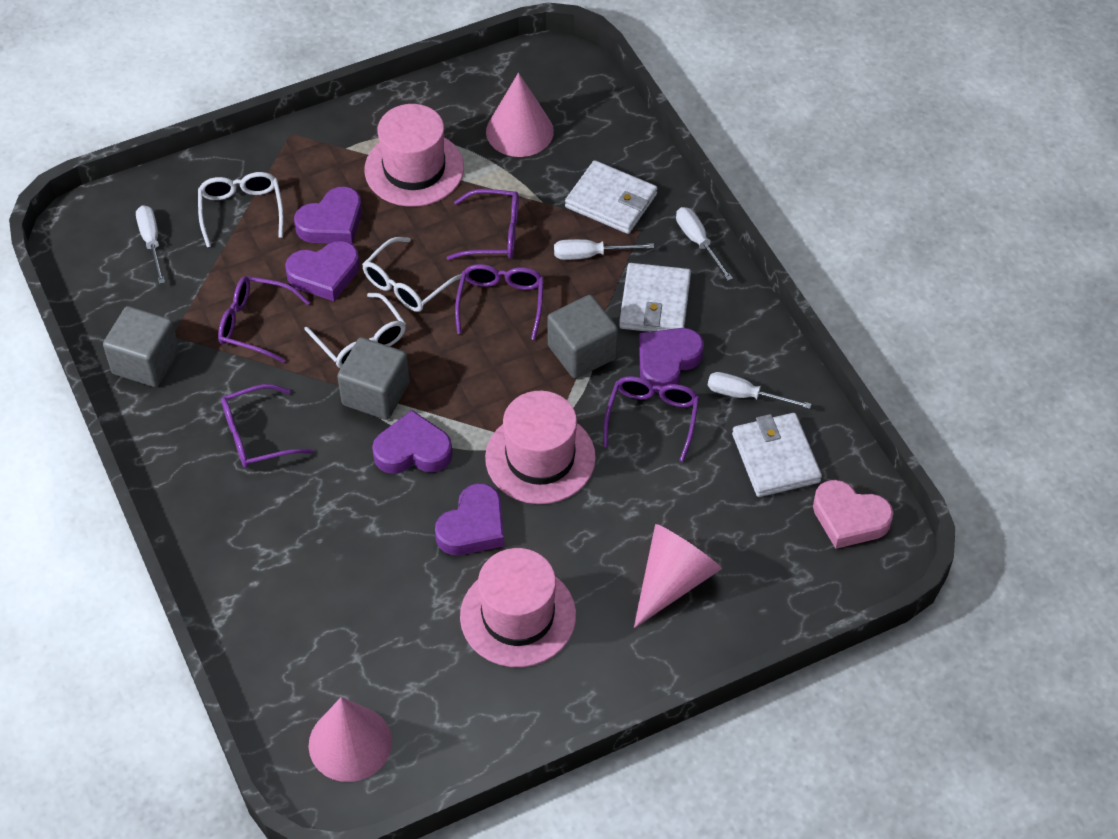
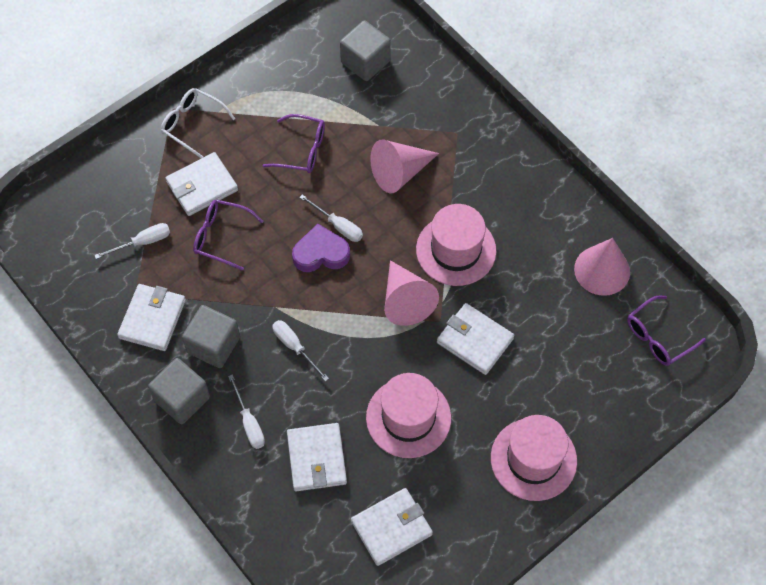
pink heart: 1 -> 0
purple glasses: 5 -> 3
purple heart: 5 -> 1
white glasses: 3 -> 1
white wallet: 3 -> 5

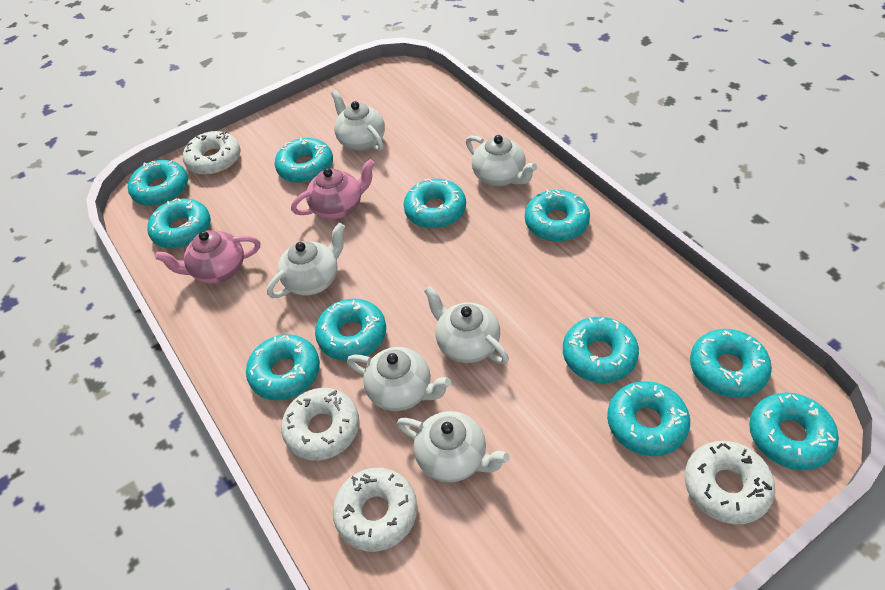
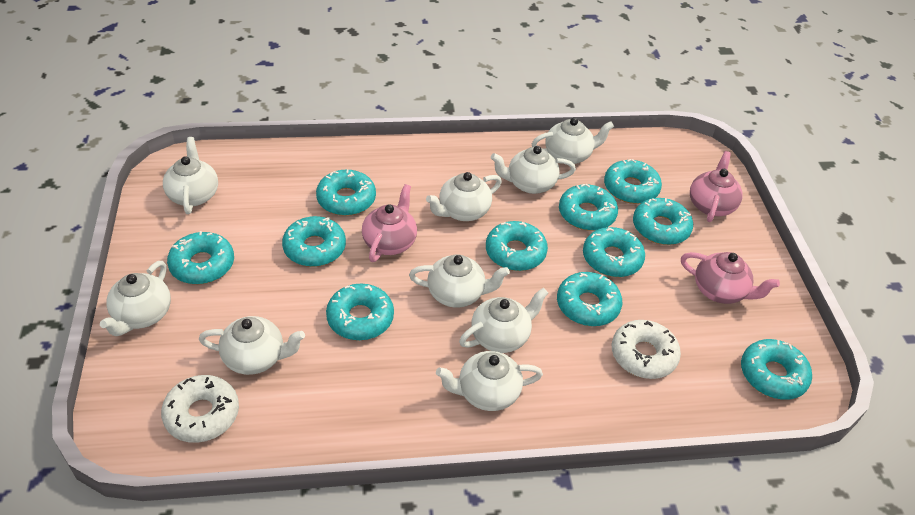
pink teapot: 2 -> 3
white donut: 4 -> 2
white teapot: 6 -> 9

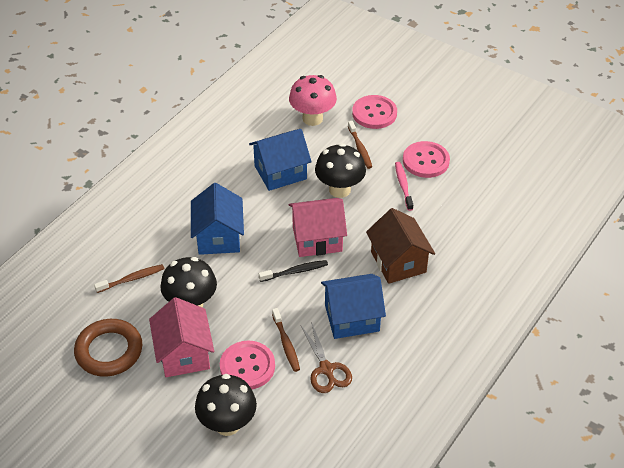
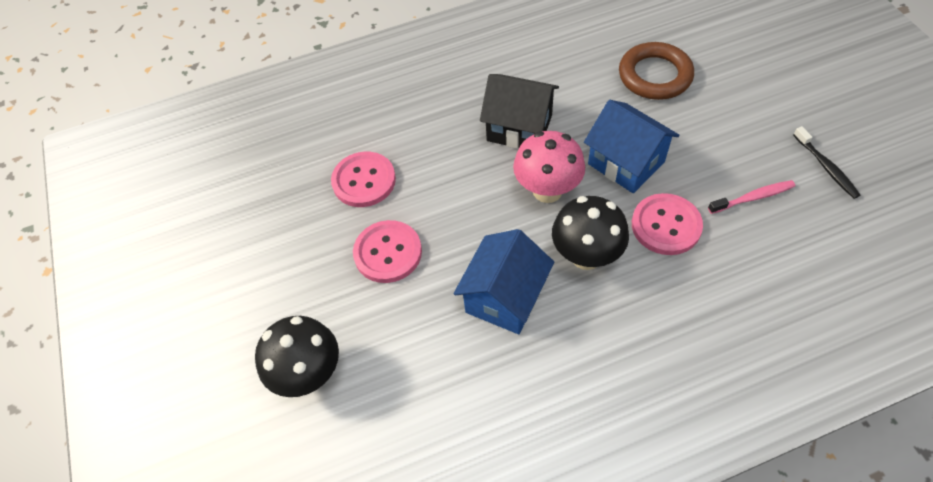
black house: 0 -> 1
black mushroom: 3 -> 2
blue house: 3 -> 2
brown house: 1 -> 0
brown scissors: 1 -> 0
brown toothbrush: 3 -> 0
pink house: 2 -> 0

**REQUIRED WORK**
Beginning with the line that contains "white glasses: 3 -> 1", output every line down to the last line of the entries above exactly as written, apart from the pictures.

**OUTPUT OF THE TASK**
white glasses: 3 -> 1
white wallet: 3 -> 5

pink teapot: 2 -> 3
white donut: 4 -> 2
white teapot: 6 -> 9

black house: 0 -> 1
black mushroom: 3 -> 2
blue house: 3 -> 2
brown house: 1 -> 0
brown scissors: 1 -> 0
brown toothbrush: 3 -> 0
pink house: 2 -> 0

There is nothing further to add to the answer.